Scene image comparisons
-*-*-

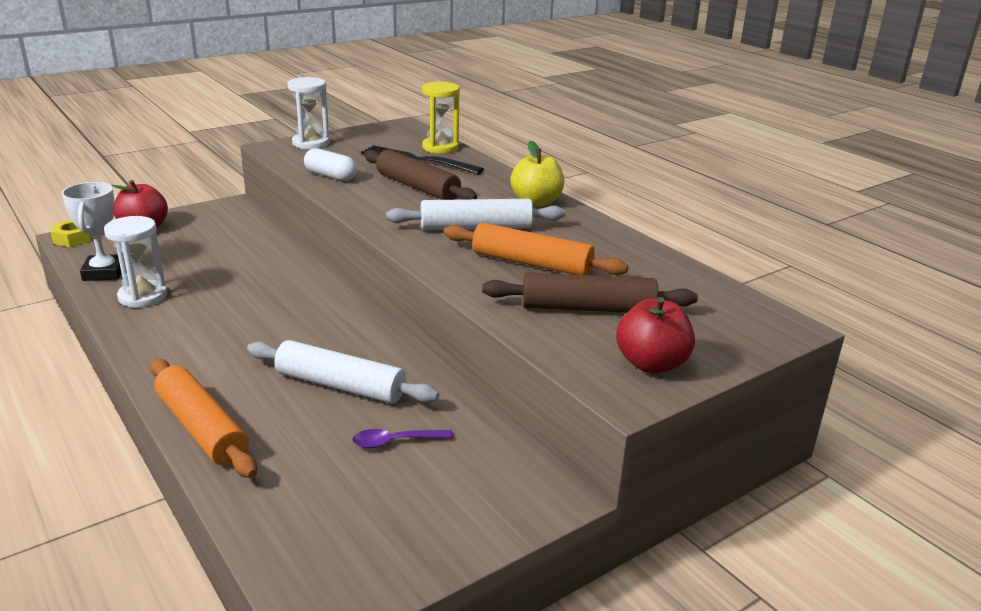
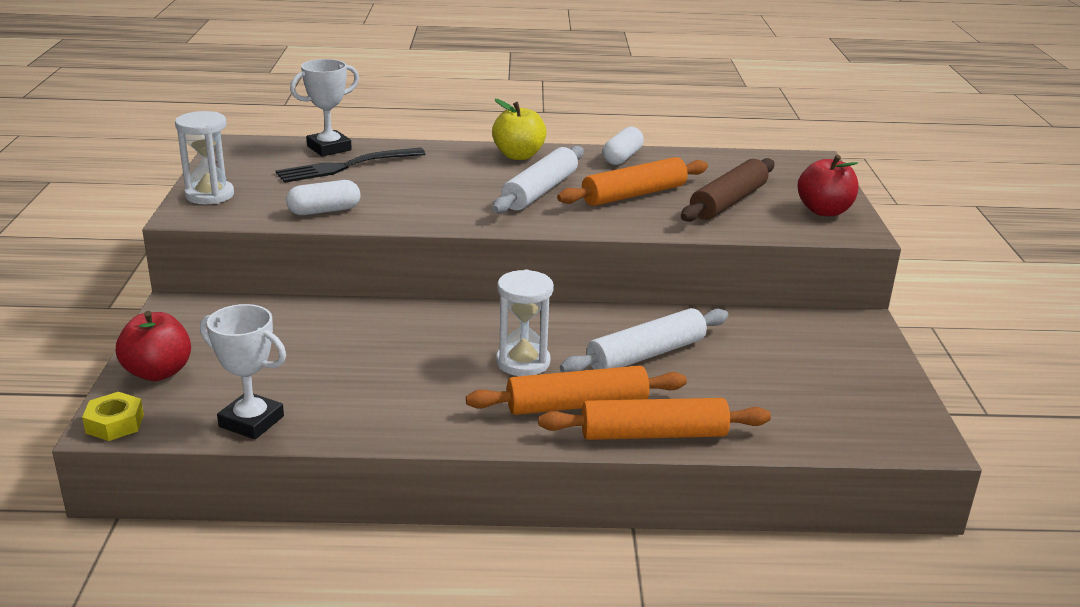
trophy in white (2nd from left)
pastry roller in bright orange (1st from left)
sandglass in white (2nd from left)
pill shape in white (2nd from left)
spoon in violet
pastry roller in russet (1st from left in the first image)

-*-*-

Work instructions:
Leave every picture out. Retype the remaining data exactly.

Written solution:
trophy in white (2nd from left)
pastry roller in bright orange (1st from left)
sandglass in white (2nd from left)
pill shape in white (2nd from left)
spoon in violet
pastry roller in russet (1st from left in the first image)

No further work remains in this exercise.